* Data for this task:
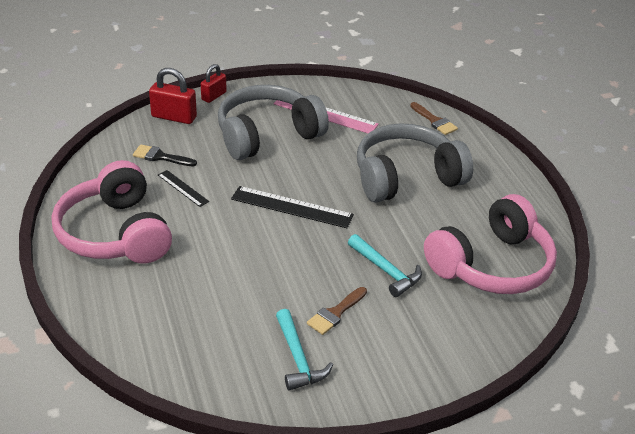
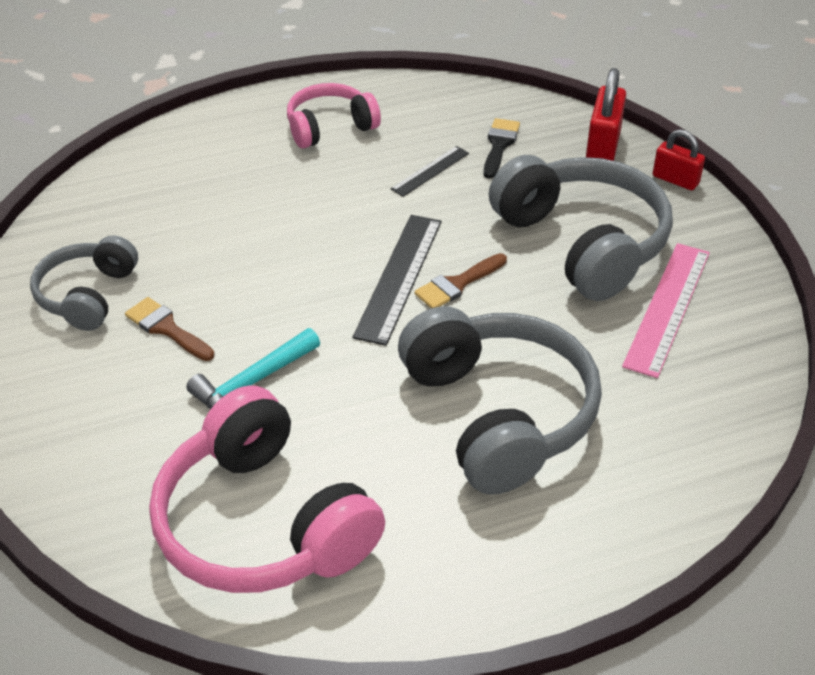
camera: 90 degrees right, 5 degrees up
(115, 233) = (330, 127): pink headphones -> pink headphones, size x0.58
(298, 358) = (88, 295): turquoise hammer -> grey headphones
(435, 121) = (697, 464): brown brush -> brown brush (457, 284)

* * *

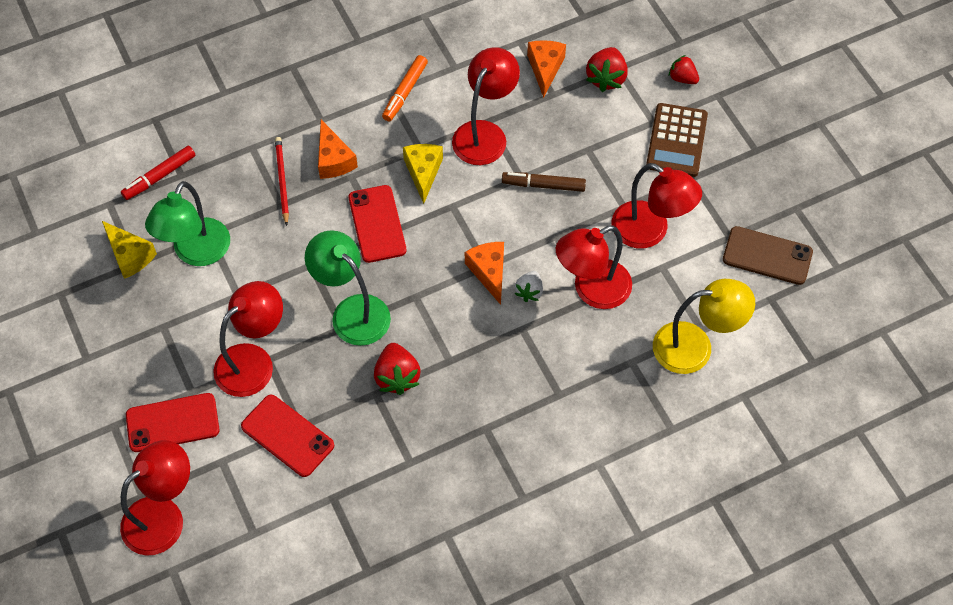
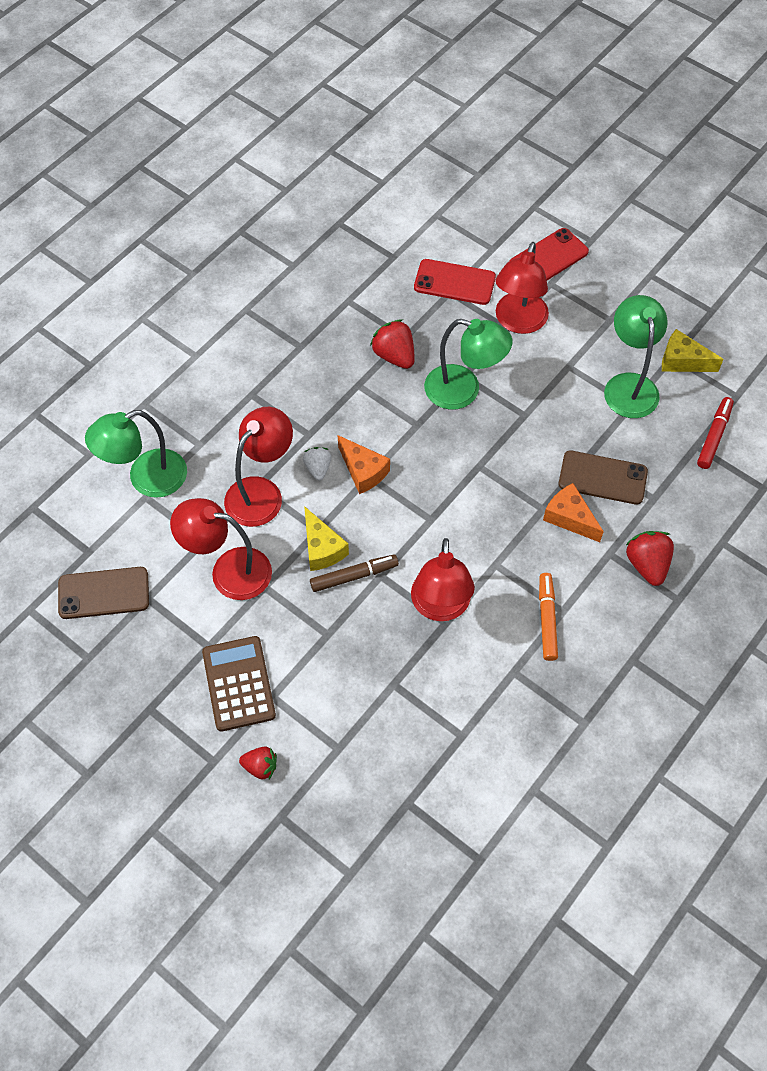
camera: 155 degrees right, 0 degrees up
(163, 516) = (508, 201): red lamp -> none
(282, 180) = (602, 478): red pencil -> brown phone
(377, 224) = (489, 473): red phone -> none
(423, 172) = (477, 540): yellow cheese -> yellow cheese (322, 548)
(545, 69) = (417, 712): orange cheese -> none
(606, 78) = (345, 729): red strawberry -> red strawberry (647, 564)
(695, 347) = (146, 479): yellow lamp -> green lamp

* What needs to be done: Take the records above and return, word for word, only the lines that fall from the line with "camera: 90 degrees right, 5 degrees up" to the line with "(435, 121) = (697, 464): brown", both of them included.

* Result:
camera: 90 degrees right, 5 degrees up
(115, 233) = (330, 127): pink headphones -> pink headphones, size x0.58
(298, 358) = (88, 295): turquoise hammer -> grey headphones
(435, 121) = (697, 464): brown brush -> brown brush (457, 284)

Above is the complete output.